(Exercise)
Leave the pictures out and print, word for word, the lines below from the one with "R2: 620k (VA, VB) -> 620k (GND, VB)" through the final line.

(Items from a data source)

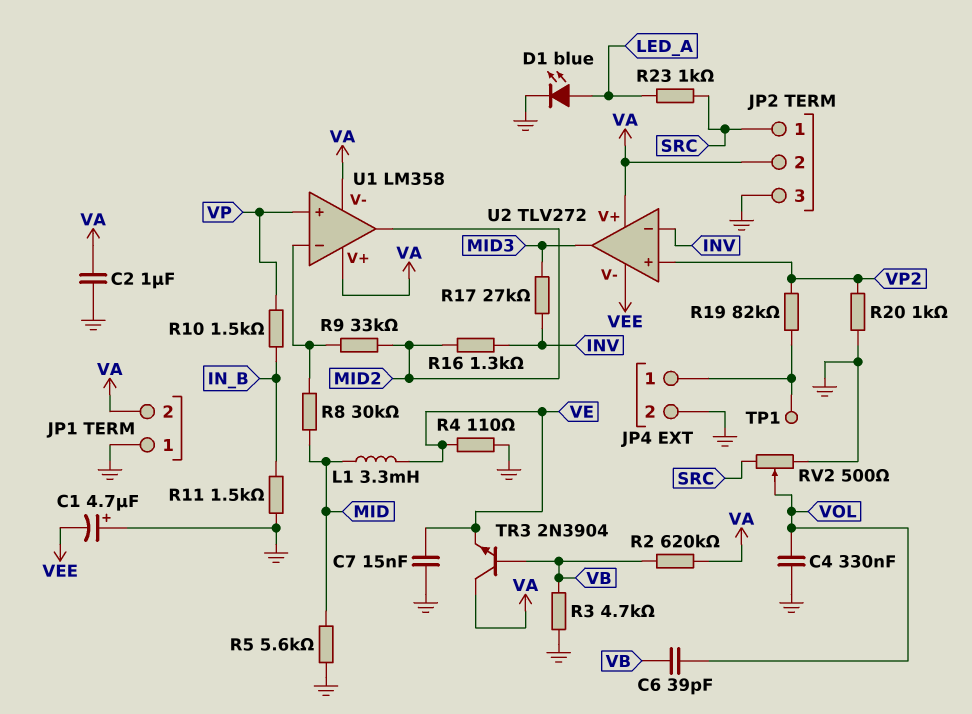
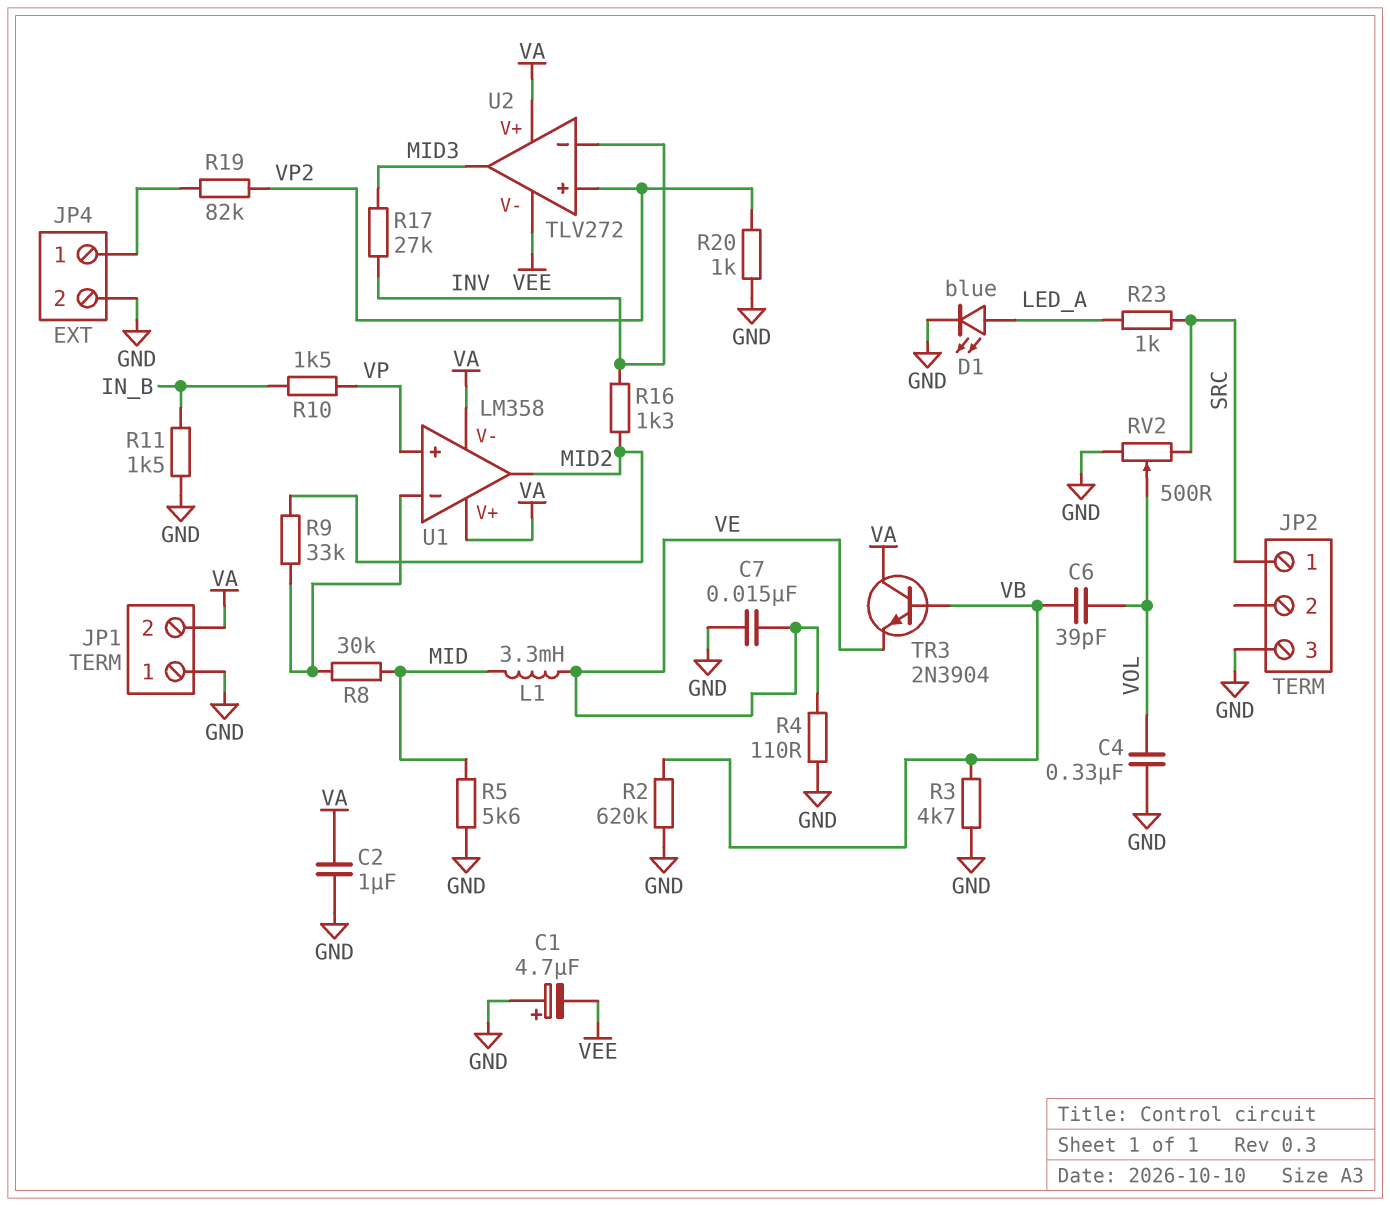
JP2 pin 2: VA -> none
R2: 620k (VA, VB) -> 620k (GND, VB)
TP1: test point (JP4/1) -> none

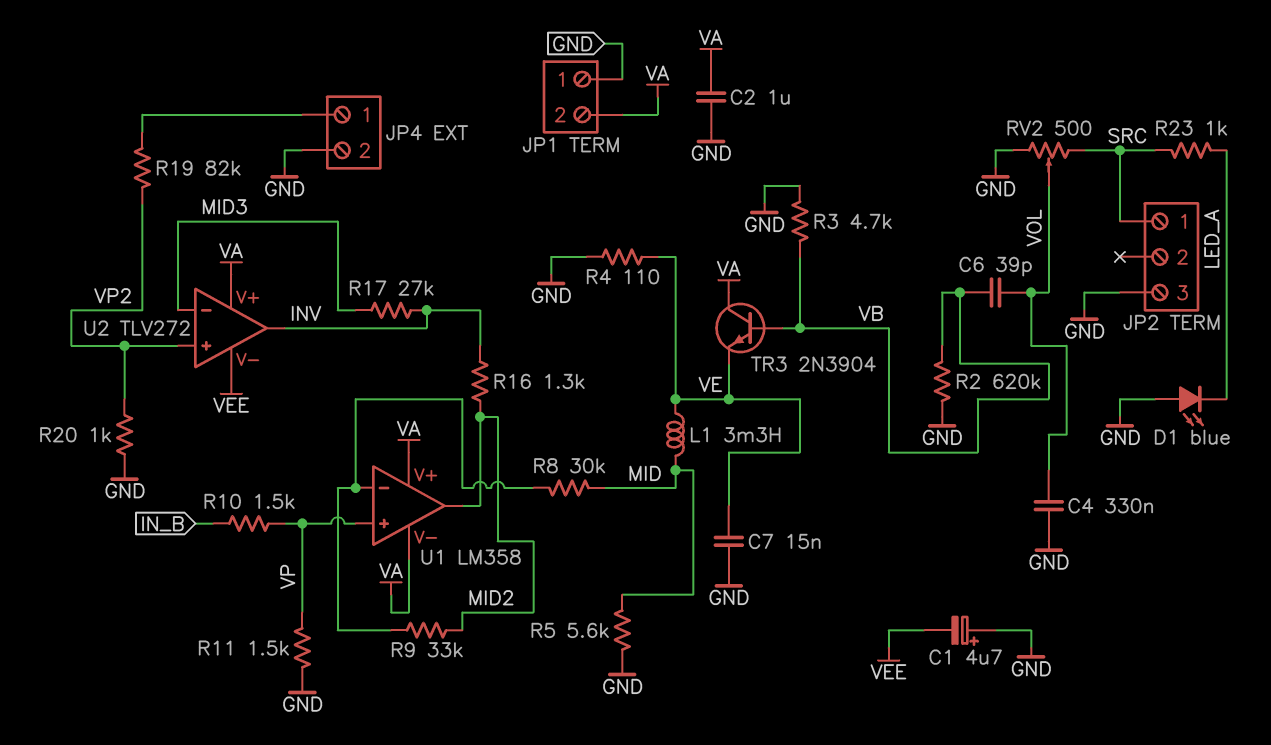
D1: LED blue (A LED_A, K GND) -> LED blue (A GND, K LED_A)
R11: 1.5k (GND, IN_B) -> 1.5k (GND, VP)
U2 pin in-: INV -> MID3
U2 pin out: MID3 -> INV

(Final answer)
R2: 620k (VA, VB) -> 620k (GND, VB)
TP1: test point (JP4/1) -> none

D1: LED blue (A LED_A, K GND) -> LED blue (A GND, K LED_A)
R11: 1.5k (GND, IN_B) -> 1.5k (GND, VP)
U2 pin in-: INV -> MID3
U2 pin out: MID3 -> INV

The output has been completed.